* **Supplied entries**
◆ ◆ ◆

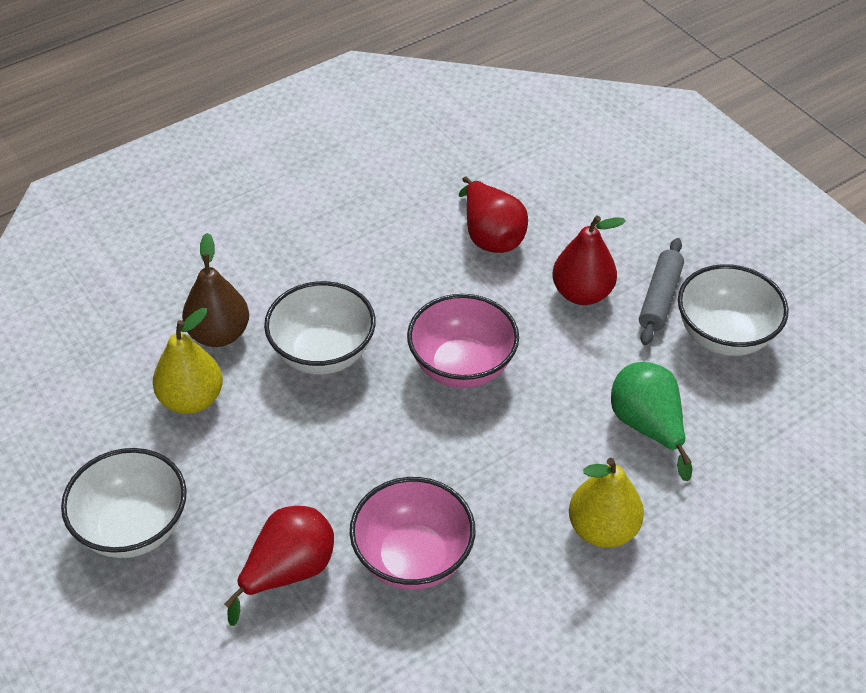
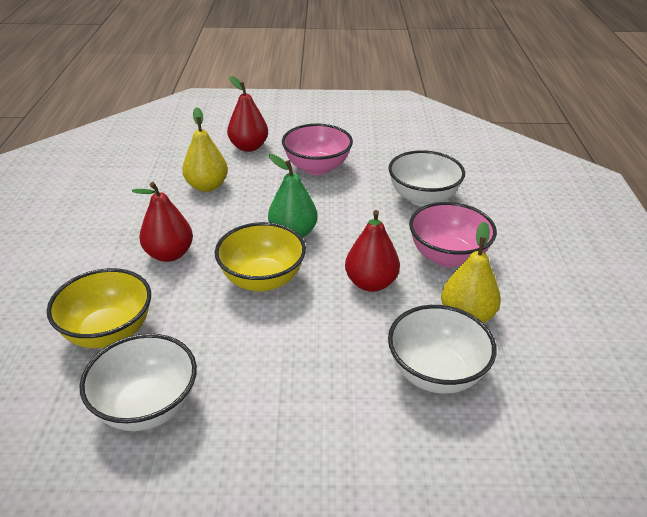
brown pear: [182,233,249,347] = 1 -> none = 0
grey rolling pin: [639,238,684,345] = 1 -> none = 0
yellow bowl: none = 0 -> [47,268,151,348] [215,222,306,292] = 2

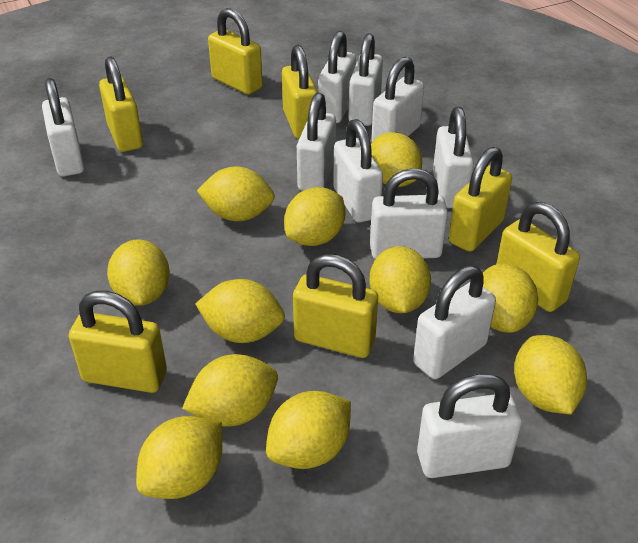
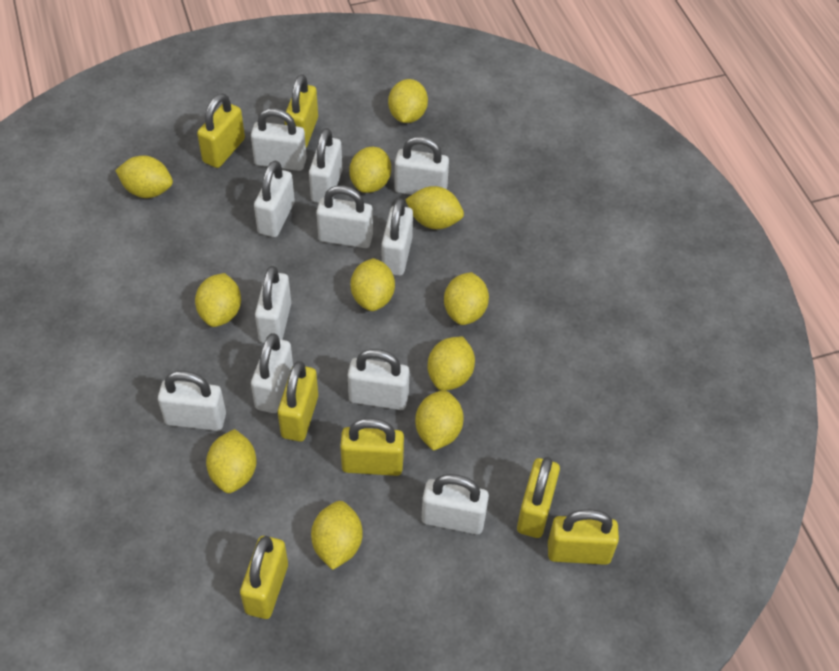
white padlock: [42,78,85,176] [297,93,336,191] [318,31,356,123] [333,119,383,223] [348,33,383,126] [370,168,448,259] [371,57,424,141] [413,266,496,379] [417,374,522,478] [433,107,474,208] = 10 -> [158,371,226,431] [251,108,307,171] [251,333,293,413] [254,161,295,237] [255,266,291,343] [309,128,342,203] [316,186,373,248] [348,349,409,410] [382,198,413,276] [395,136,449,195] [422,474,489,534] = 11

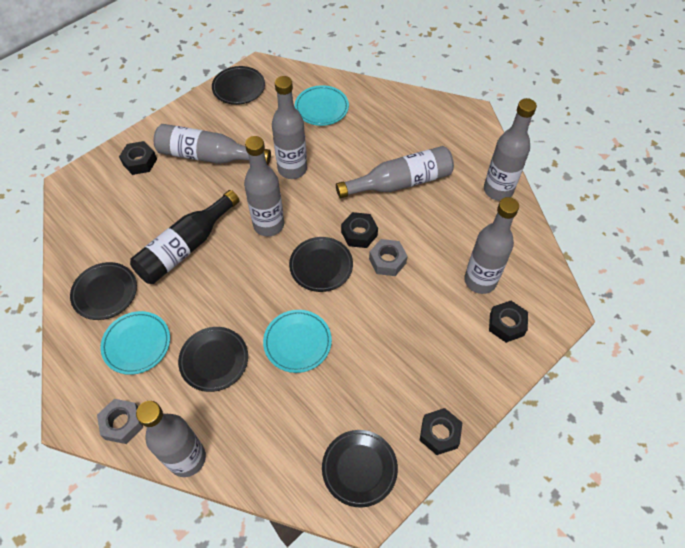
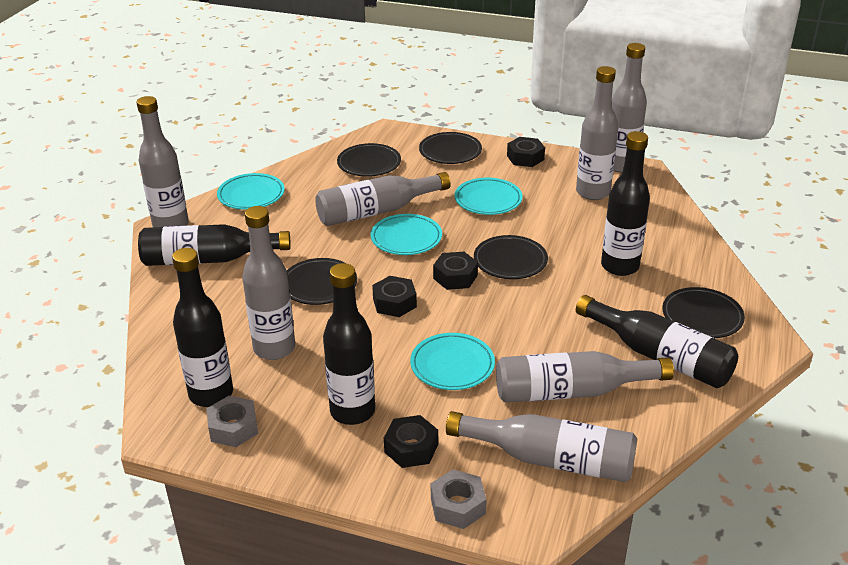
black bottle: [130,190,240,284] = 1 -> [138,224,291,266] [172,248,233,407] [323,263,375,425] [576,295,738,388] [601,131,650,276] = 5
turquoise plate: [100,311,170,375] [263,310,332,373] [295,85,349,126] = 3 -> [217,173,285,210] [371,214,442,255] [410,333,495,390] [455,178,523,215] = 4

◆ ◆ ◆

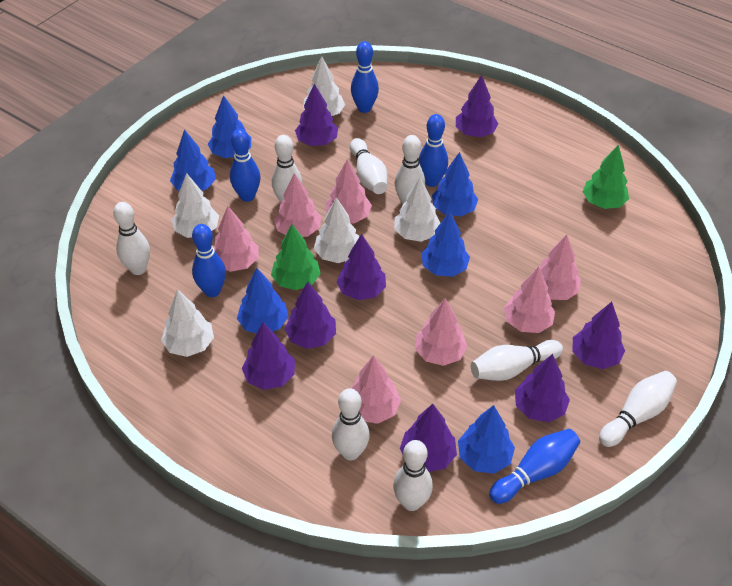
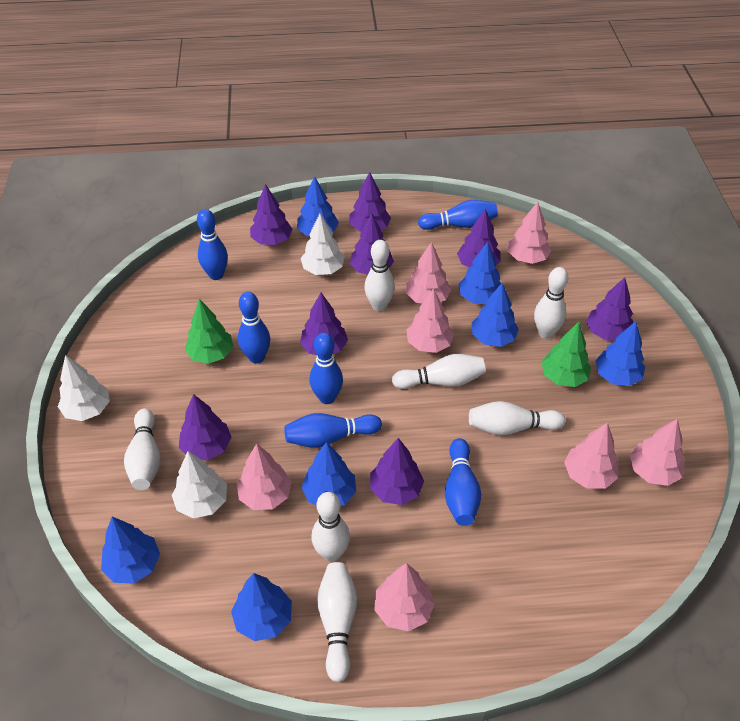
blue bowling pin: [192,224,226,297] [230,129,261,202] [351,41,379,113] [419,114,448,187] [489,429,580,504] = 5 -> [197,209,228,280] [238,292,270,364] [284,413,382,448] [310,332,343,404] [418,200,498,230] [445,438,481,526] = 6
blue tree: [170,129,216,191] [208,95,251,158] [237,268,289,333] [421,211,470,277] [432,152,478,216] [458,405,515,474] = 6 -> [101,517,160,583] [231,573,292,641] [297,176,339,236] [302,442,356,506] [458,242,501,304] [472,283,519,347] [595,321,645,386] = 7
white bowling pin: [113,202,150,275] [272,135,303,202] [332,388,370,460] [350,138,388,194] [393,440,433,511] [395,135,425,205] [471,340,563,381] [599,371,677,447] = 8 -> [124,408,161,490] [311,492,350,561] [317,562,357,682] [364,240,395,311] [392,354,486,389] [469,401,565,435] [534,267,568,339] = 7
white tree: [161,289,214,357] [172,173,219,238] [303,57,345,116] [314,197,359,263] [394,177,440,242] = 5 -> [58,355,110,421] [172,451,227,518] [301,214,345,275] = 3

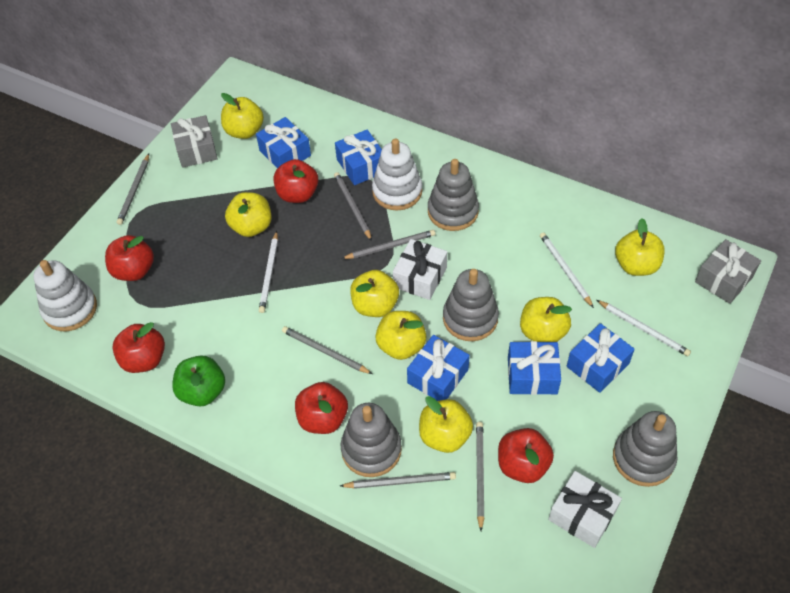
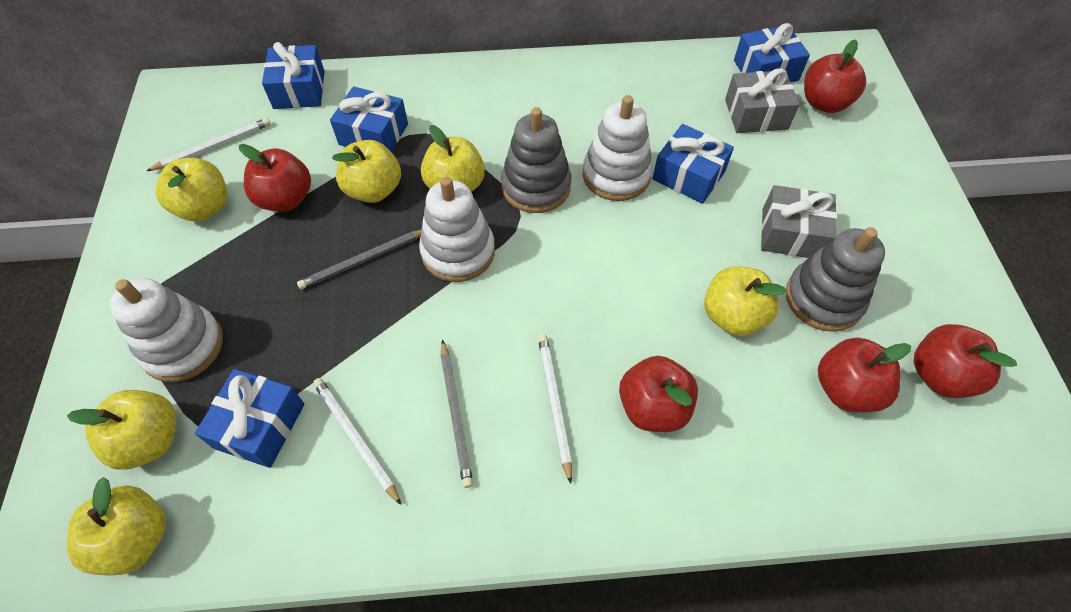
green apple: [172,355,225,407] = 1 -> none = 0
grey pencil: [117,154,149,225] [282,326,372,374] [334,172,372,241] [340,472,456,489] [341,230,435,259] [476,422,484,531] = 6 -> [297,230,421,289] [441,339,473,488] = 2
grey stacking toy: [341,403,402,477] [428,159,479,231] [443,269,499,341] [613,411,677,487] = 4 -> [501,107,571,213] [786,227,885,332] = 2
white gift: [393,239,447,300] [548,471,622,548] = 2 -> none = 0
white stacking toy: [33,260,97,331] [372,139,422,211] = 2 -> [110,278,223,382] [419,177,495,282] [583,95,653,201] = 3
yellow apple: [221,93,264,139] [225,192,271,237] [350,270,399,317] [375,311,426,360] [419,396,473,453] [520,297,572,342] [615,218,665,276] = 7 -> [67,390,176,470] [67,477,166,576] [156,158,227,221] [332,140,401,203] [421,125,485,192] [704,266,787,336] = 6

◆ ◆ ◆

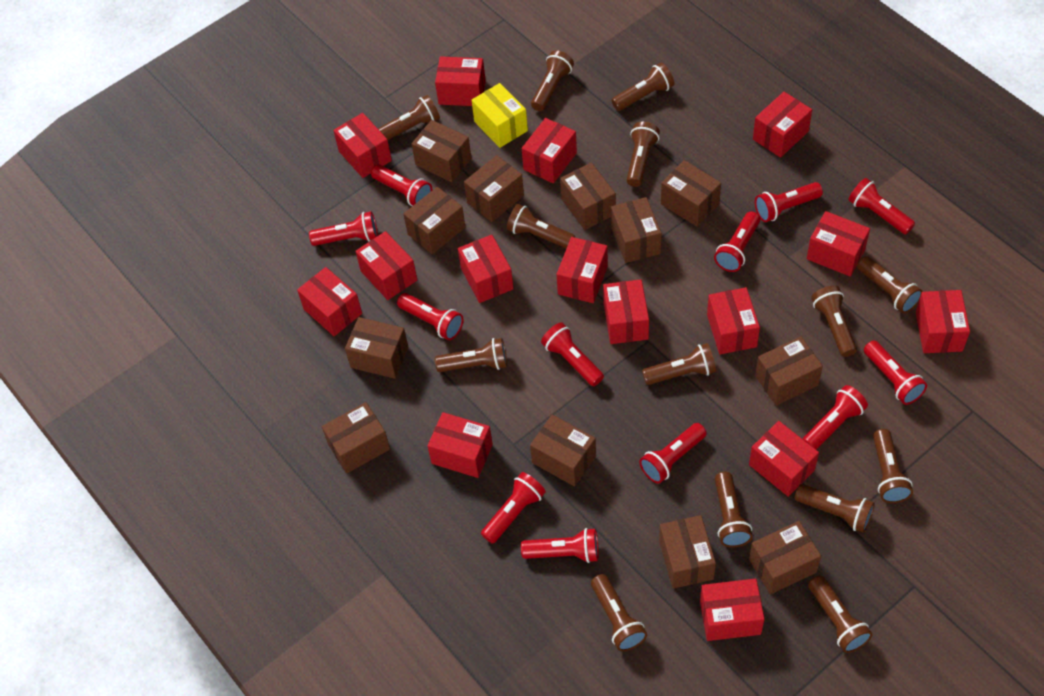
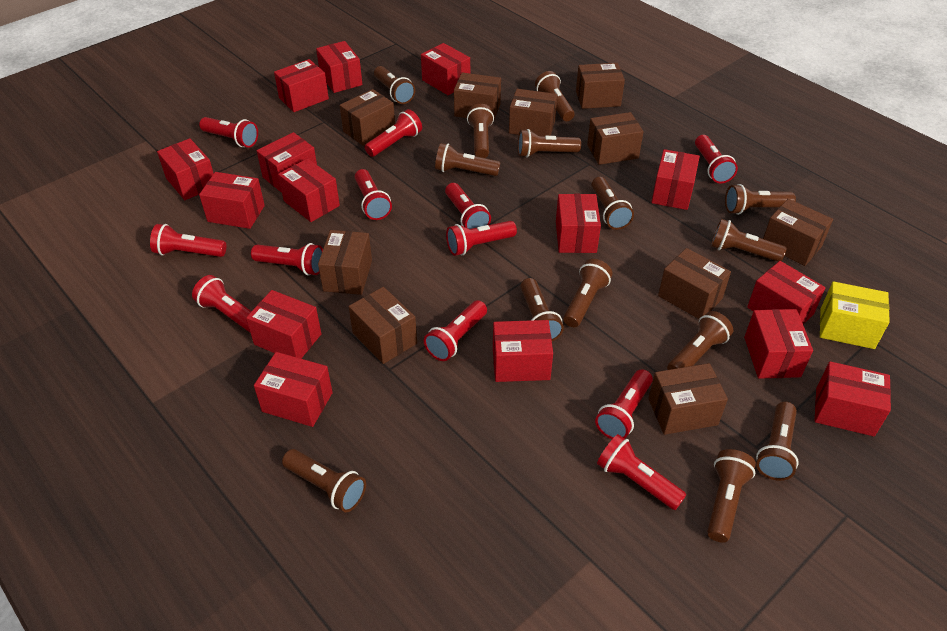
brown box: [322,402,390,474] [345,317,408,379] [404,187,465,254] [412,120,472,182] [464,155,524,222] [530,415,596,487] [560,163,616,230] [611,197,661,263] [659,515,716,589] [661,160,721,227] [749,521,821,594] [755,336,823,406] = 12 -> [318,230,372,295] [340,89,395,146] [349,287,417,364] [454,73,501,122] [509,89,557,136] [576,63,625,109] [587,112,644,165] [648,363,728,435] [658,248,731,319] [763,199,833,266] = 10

◆ ◆ ◆

* **Work order**
Look above for the line with "brown pear: [182,233,249,347] = 1 -> none = 0" and the line with "turquoise plate: [100,311,170,375]". Output those two and everything between them exactly, pictures excluded.

* **Output of the task**
brown pear: [182,233,249,347] = 1 -> none = 0
grey rolling pin: [639,238,684,345] = 1 -> none = 0
yellow bowl: none = 0 -> [47,268,151,348] [215,222,306,292] = 2

white padlock: [42,78,85,176] [297,93,336,191] [318,31,356,123] [333,119,383,223] [348,33,383,126] [370,168,448,259] [371,57,424,141] [413,266,496,379] [417,374,522,478] [433,107,474,208] = 10 -> [158,371,226,431] [251,108,307,171] [251,333,293,413] [254,161,295,237] [255,266,291,343] [309,128,342,203] [316,186,373,248] [348,349,409,410] [382,198,413,276] [395,136,449,195] [422,474,489,534] = 11

black bottle: [130,190,240,284] = 1 -> [138,224,291,266] [172,248,233,407] [323,263,375,425] [576,295,738,388] [601,131,650,276] = 5
turquoise plate: [100,311,170,375] [263,310,332,373] [295,85,349,126] = 3 -> [217,173,285,210] [371,214,442,255] [410,333,495,390] [455,178,523,215] = 4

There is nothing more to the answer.